Copy out every item below word for word, keeping the same lines and line breaks.

◆ ◆ ◆ ◆

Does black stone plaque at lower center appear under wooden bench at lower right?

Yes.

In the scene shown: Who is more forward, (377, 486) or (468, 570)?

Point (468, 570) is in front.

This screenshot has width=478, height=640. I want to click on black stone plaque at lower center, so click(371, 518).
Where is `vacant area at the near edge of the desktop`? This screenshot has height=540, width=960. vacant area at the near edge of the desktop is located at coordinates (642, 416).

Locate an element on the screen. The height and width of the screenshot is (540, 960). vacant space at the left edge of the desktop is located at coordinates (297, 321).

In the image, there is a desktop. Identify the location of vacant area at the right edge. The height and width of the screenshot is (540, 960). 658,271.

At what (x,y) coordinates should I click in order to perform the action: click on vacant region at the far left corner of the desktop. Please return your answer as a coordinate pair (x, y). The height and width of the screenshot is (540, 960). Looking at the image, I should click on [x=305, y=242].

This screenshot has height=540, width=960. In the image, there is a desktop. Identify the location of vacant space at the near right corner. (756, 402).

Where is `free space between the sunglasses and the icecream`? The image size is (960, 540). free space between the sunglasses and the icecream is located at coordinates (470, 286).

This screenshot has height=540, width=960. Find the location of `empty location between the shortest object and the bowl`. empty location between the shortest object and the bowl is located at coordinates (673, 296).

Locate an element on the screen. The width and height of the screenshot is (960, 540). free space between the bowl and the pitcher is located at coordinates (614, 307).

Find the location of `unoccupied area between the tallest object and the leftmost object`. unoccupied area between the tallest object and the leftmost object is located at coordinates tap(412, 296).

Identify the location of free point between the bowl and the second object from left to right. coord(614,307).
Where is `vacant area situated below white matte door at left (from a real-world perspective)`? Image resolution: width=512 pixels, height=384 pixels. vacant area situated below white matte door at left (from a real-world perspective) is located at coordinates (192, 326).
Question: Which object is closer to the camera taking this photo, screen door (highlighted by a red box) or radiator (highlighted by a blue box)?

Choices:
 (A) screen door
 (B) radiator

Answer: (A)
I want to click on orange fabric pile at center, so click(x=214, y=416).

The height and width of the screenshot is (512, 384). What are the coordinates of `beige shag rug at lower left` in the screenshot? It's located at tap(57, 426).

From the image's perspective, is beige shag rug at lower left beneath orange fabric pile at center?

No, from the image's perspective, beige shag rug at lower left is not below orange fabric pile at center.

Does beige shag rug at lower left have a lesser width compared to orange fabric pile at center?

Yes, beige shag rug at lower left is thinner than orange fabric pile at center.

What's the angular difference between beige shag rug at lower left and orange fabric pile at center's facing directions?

◆ ◆ ◆ ◆

Solution:
Does black stone plaque at lower center appear under wooden bench at lower right?

Yes.

In the scene shown: Who is more forward, (377, 486) or (468, 570)?

Point (468, 570) is in front.

This screenshot has width=478, height=640. I want to click on black stone plaque at lower center, so click(371, 518).
Where is `vacant area at the near edge of the desktop`? This screenshot has height=540, width=960. vacant area at the near edge of the desktop is located at coordinates (642, 416).

Locate an element on the screen. The height and width of the screenshot is (540, 960). vacant space at the left edge of the desktop is located at coordinates (297, 321).

In the image, there is a desktop. Identify the location of vacant area at the right edge. The height and width of the screenshot is (540, 960). 658,271.

At what (x,y) coordinates should I click in order to perform the action: click on vacant region at the far left corner of the desktop. Please return your answer as a coordinate pair (x, y). The height and width of the screenshot is (540, 960). Looking at the image, I should click on [x=305, y=242].

This screenshot has height=540, width=960. In the image, there is a desktop. Identify the location of vacant space at the near right corner. (756, 402).

Where is `free space between the sunglasses and the icecream`? The image size is (960, 540). free space between the sunglasses and the icecream is located at coordinates (470, 286).

This screenshot has height=540, width=960. Find the location of `empty location between the shortest object and the bowl`. empty location between the shortest object and the bowl is located at coordinates (673, 296).

Locate an element on the screen. The width and height of the screenshot is (960, 540). free space between the bowl and the pitcher is located at coordinates (614, 307).

Find the location of `unoccupied area between the tallest object and the leftmost object`. unoccupied area between the tallest object and the leftmost object is located at coordinates tap(412, 296).

Identify the location of free point between the bowl and the second object from left to right. coord(614,307).
Where is `vacant area situated below white matte door at left (from a real-world perspective)`? Image resolution: width=512 pixels, height=384 pixels. vacant area situated below white matte door at left (from a real-world perspective) is located at coordinates (192, 326).
Question: Which object is closer to the camera taking this photo, screen door (highlighted by a red box) or radiator (highlighted by a blue box)?

Choices:
 (A) screen door
 (B) radiator

Answer: (A)
I want to click on orange fabric pile at center, so click(x=214, y=416).

The height and width of the screenshot is (512, 384). What are the coordinates of `beige shag rug at lower left` in the screenshot? It's located at tap(57, 426).

From the image's perspective, is beige shag rug at lower left beneath orange fabric pile at center?

No, from the image's perspective, beige shag rug at lower left is not below orange fabric pile at center.

Does beige shag rug at lower left have a lesser width compared to orange fabric pile at center?

Yes, beige shag rug at lower left is thinner than orange fabric pile at center.

What's the angular difference between beige shag rug at lower left and orange fabric pile at center's facing directions?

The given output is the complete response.